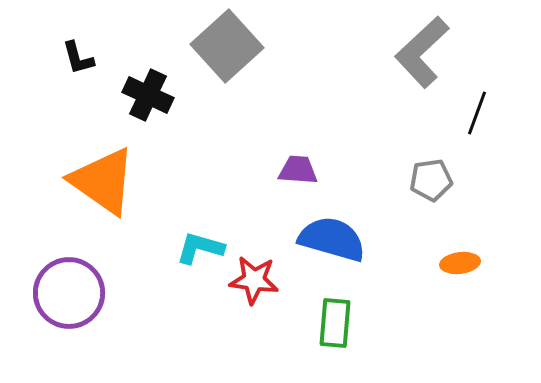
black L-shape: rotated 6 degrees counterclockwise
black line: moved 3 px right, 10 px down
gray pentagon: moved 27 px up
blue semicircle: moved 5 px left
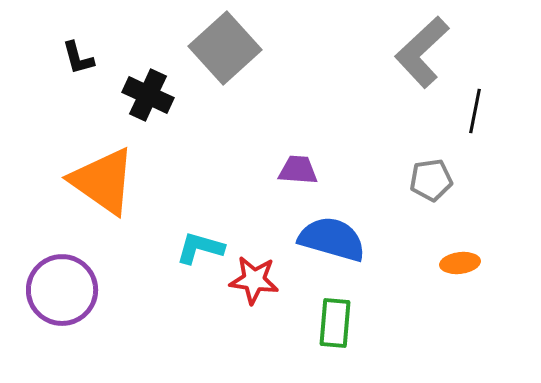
gray square: moved 2 px left, 2 px down
black line: moved 2 px left, 2 px up; rotated 9 degrees counterclockwise
purple circle: moved 7 px left, 3 px up
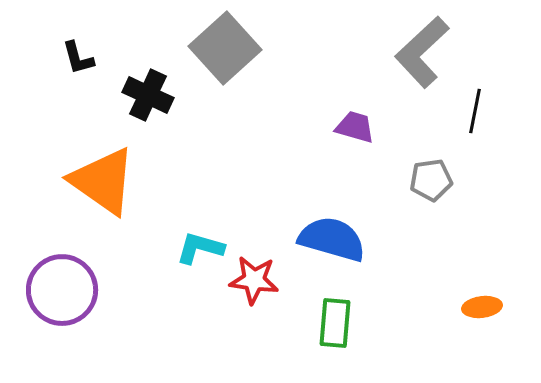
purple trapezoid: moved 57 px right, 43 px up; rotated 12 degrees clockwise
orange ellipse: moved 22 px right, 44 px down
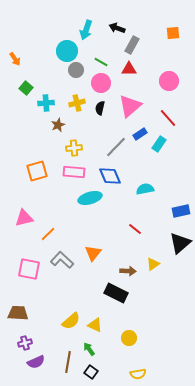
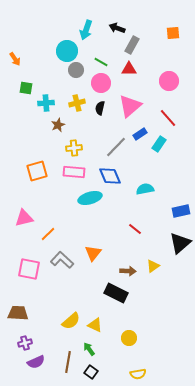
green square at (26, 88): rotated 32 degrees counterclockwise
yellow triangle at (153, 264): moved 2 px down
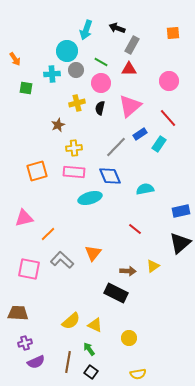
cyan cross at (46, 103): moved 6 px right, 29 px up
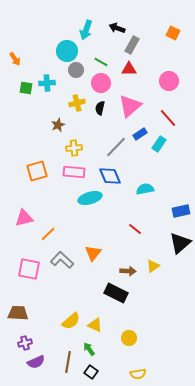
orange square at (173, 33): rotated 32 degrees clockwise
cyan cross at (52, 74): moved 5 px left, 9 px down
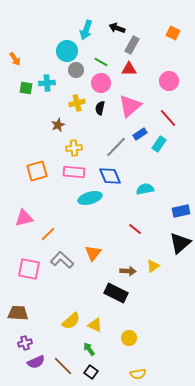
brown line at (68, 362): moved 5 px left, 4 px down; rotated 55 degrees counterclockwise
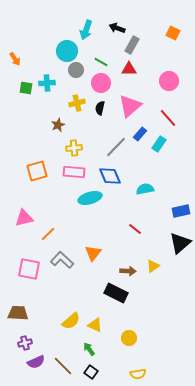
blue rectangle at (140, 134): rotated 16 degrees counterclockwise
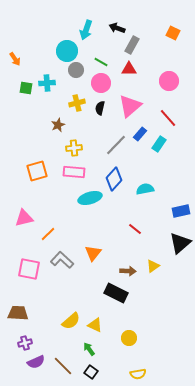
gray line at (116, 147): moved 2 px up
blue diamond at (110, 176): moved 4 px right, 3 px down; rotated 65 degrees clockwise
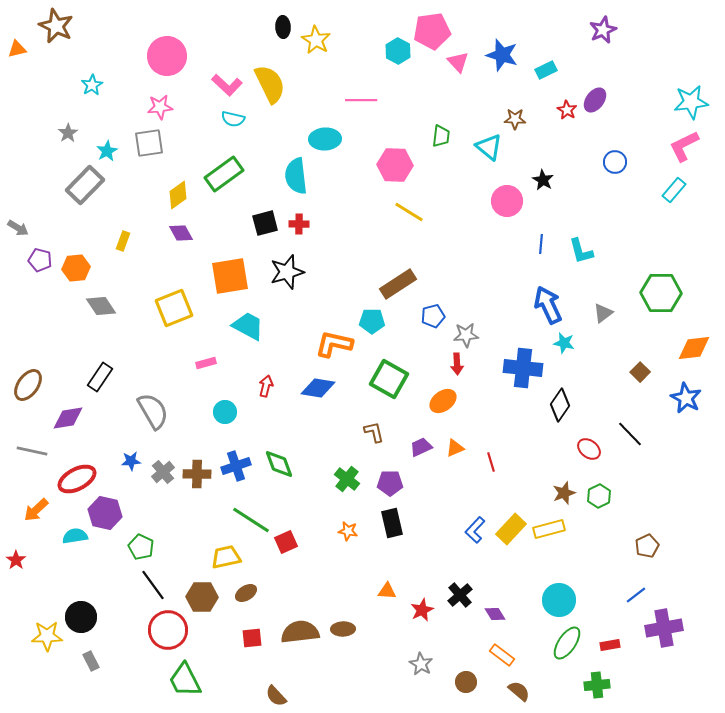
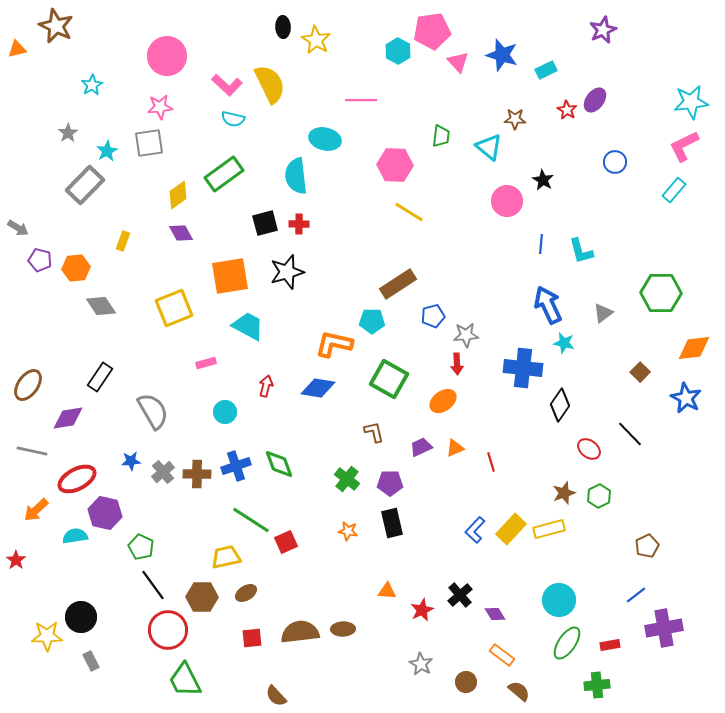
cyan ellipse at (325, 139): rotated 16 degrees clockwise
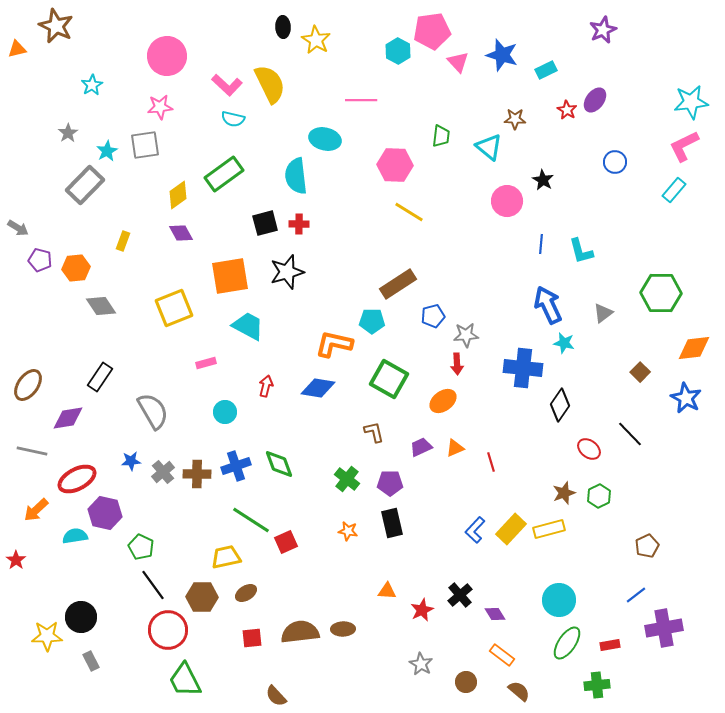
gray square at (149, 143): moved 4 px left, 2 px down
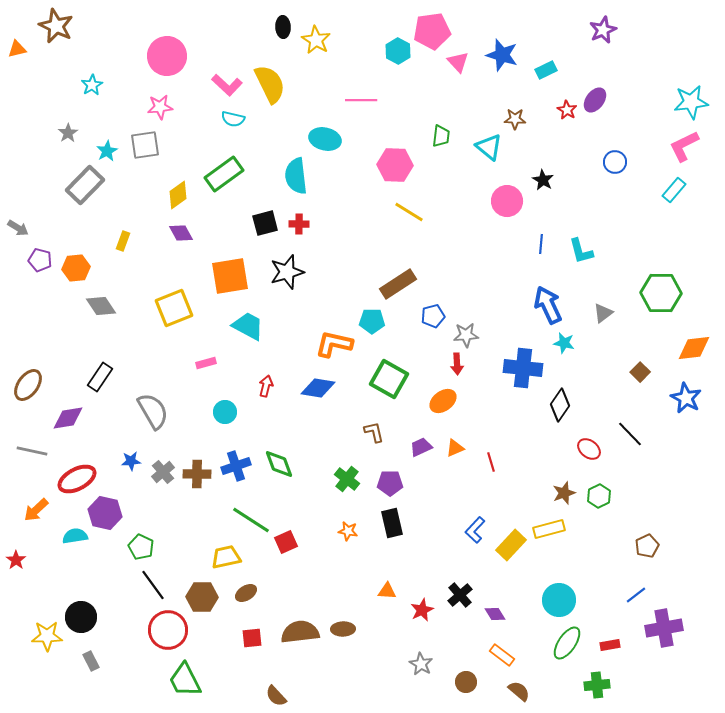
yellow rectangle at (511, 529): moved 16 px down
= = = = = = =
* _Exercise aim_
Repeat all of the data above word for word, but leave the pictures out.

* _Output below_
black L-shape: rotated 6 degrees counterclockwise
black line: moved 3 px right, 10 px down
gray pentagon: moved 27 px up
blue semicircle: moved 5 px left
gray square: moved 2 px left, 2 px down
black line: moved 2 px left, 2 px up; rotated 9 degrees counterclockwise
purple circle: moved 7 px left, 3 px up
purple trapezoid: moved 57 px right, 43 px up; rotated 12 degrees clockwise
orange ellipse: moved 22 px right, 44 px down
green square at (26, 88): rotated 32 degrees counterclockwise
yellow triangle at (153, 264): moved 2 px down
cyan cross at (46, 103): moved 6 px right, 29 px up
orange square at (173, 33): rotated 32 degrees clockwise
cyan cross at (52, 74): moved 5 px left, 9 px down
brown line at (68, 362): moved 5 px left, 4 px down; rotated 55 degrees counterclockwise
blue rectangle at (140, 134): rotated 16 degrees counterclockwise
gray line at (116, 147): moved 2 px up
blue diamond at (110, 176): moved 4 px right, 3 px down; rotated 65 degrees clockwise
cyan ellipse at (325, 139): rotated 16 degrees clockwise
gray square at (149, 143): moved 4 px left, 2 px down
yellow rectangle at (511, 529): moved 16 px down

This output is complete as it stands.